**Spatial reasoning data**
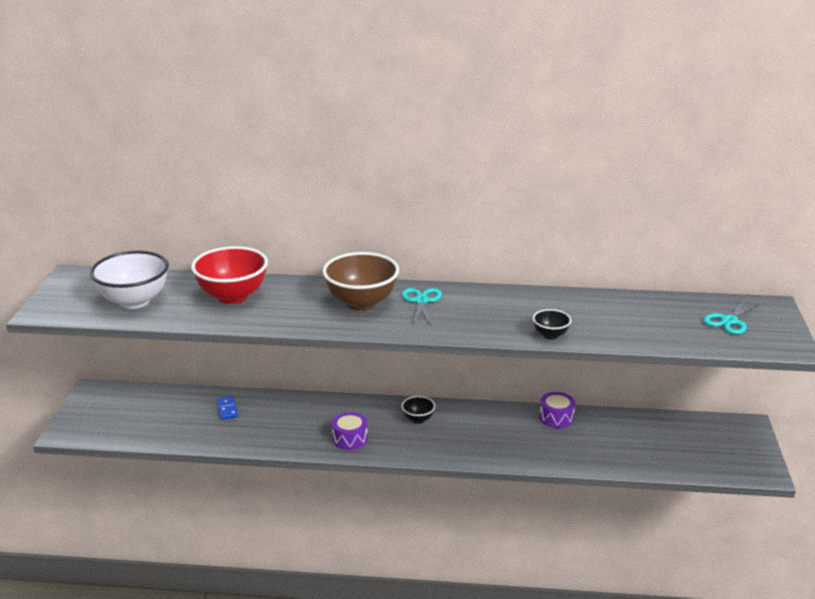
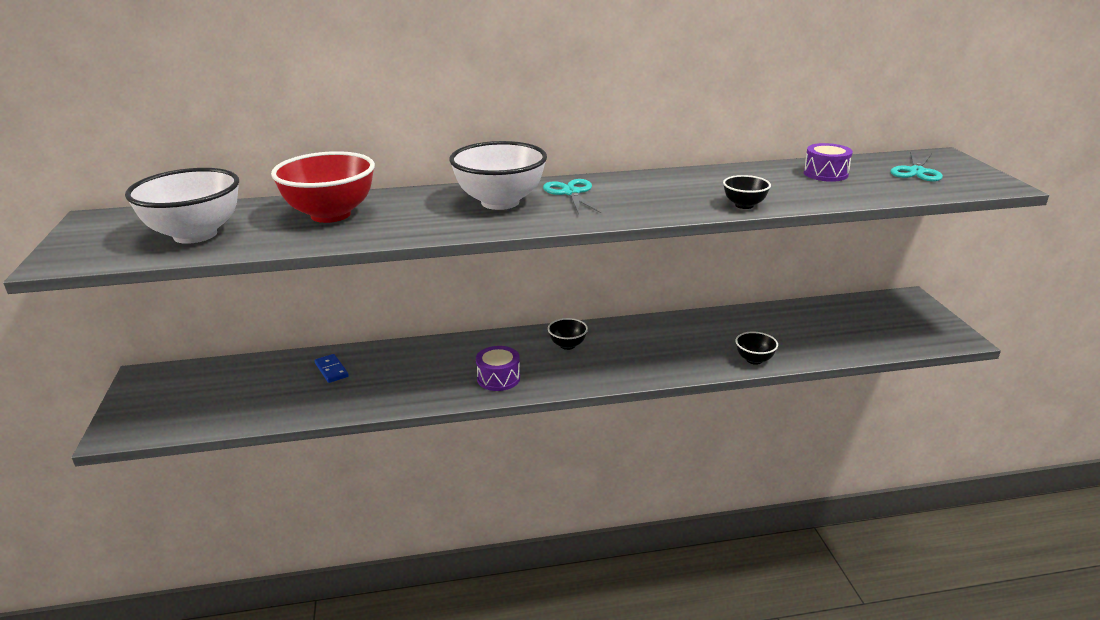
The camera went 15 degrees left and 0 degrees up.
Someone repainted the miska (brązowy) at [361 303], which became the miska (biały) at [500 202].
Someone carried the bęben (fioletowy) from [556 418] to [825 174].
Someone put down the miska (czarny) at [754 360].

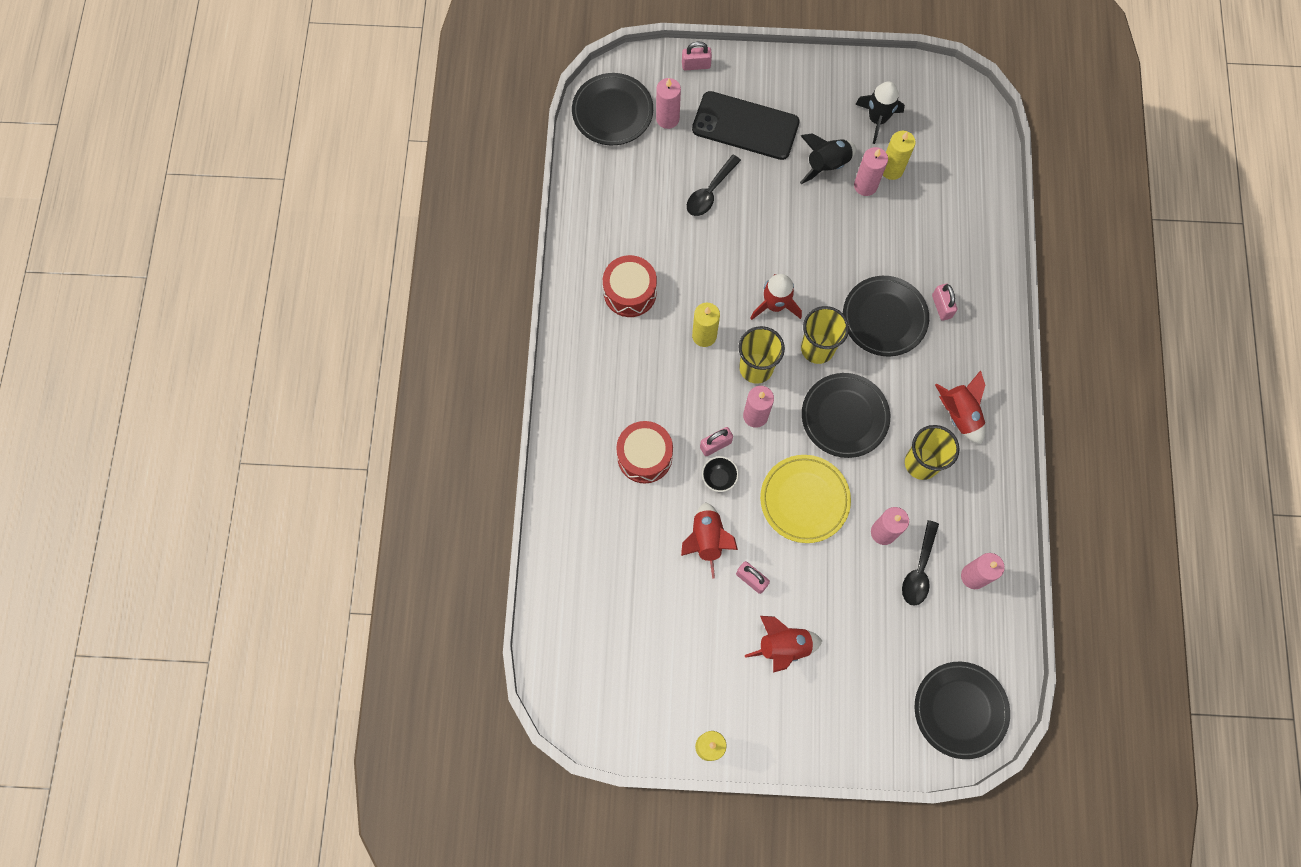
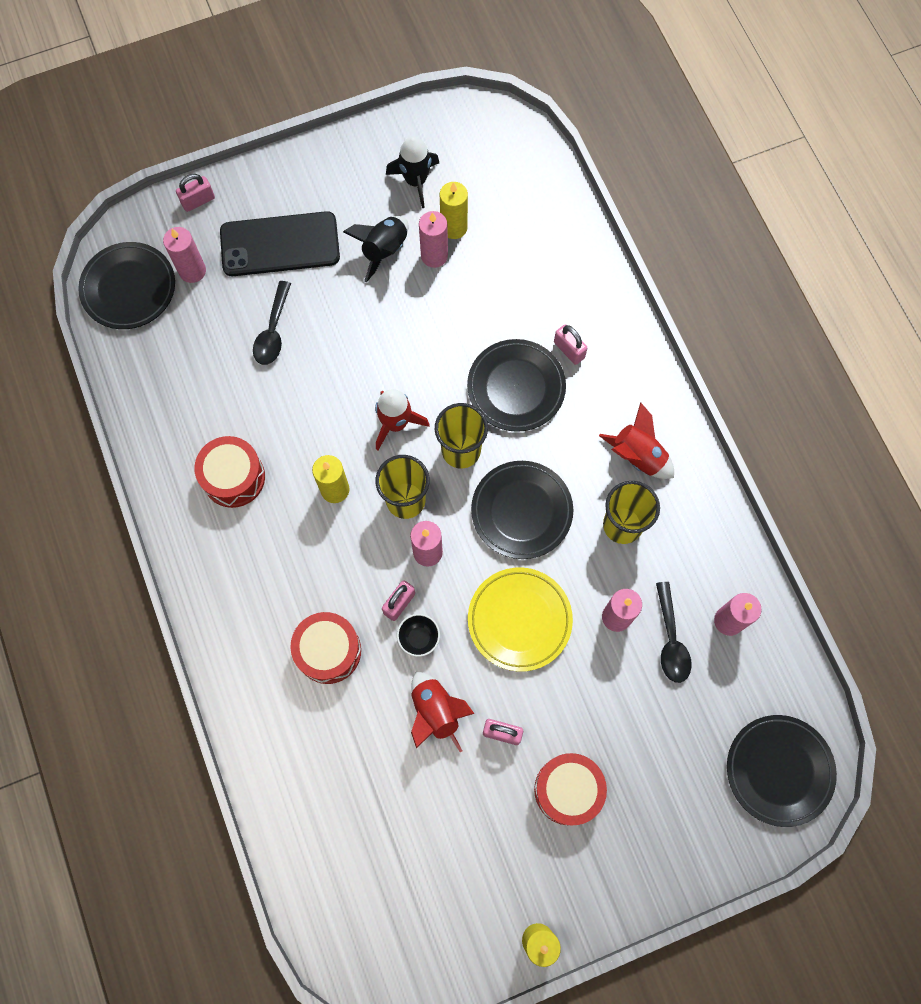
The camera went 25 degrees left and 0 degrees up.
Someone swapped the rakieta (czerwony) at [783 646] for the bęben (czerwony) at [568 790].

---

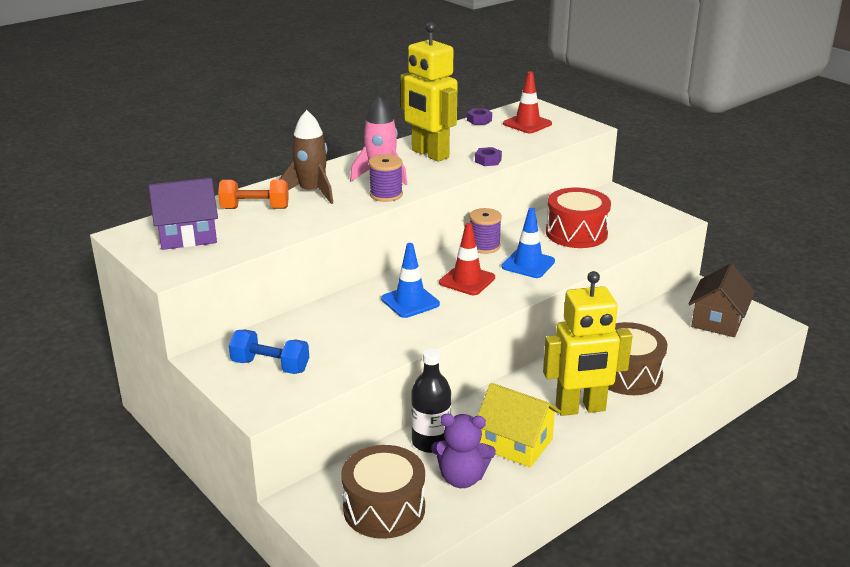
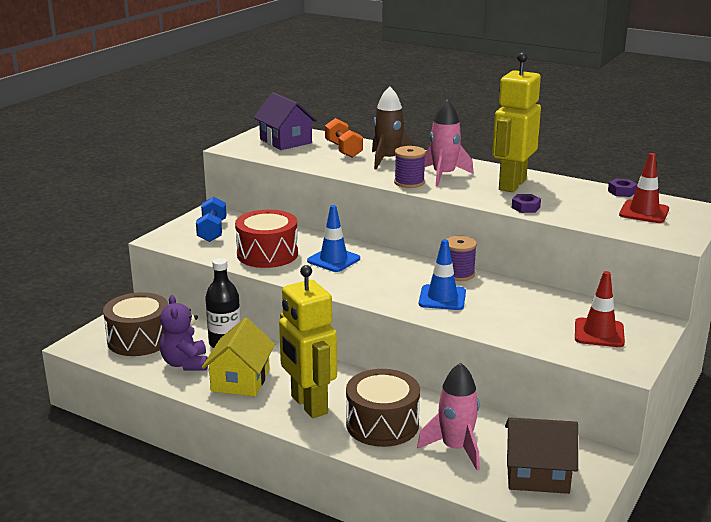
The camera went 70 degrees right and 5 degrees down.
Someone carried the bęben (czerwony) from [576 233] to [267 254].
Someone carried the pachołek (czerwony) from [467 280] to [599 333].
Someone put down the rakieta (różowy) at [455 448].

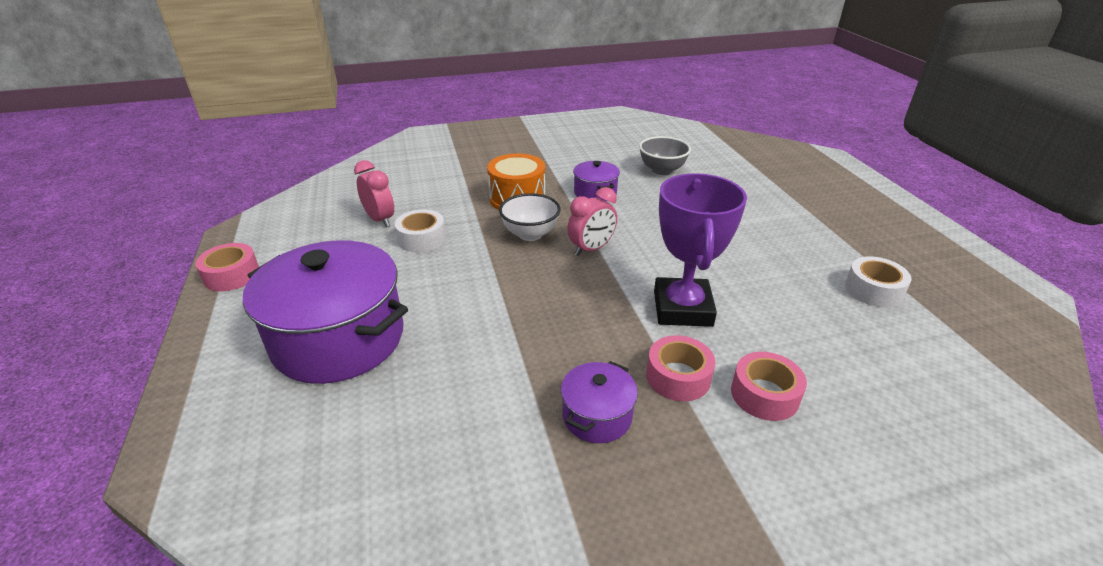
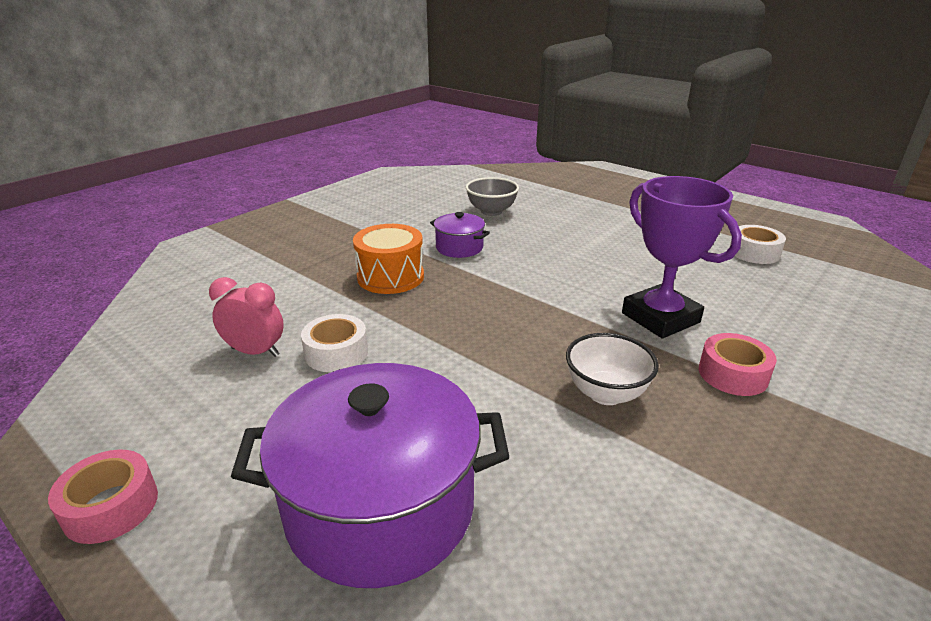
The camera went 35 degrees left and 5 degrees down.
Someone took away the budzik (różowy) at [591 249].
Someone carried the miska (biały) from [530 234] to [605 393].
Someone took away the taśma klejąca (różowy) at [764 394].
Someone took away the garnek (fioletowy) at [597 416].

**YOUR OBJECTIVE**
Repeat the entries above verbatim, but only from the line that has "The camera went 15" down to the line that has "Someone carried the bęben (fioletowy)", inclusive.

**ANSWER SPACE**
The camera went 15 degrees left and 0 degrees up.
Someone repainted the miska (brązowy) at [361 303], which became the miska (biały) at [500 202].
Someone carried the bęben (fioletowy) from [556 418] to [825 174].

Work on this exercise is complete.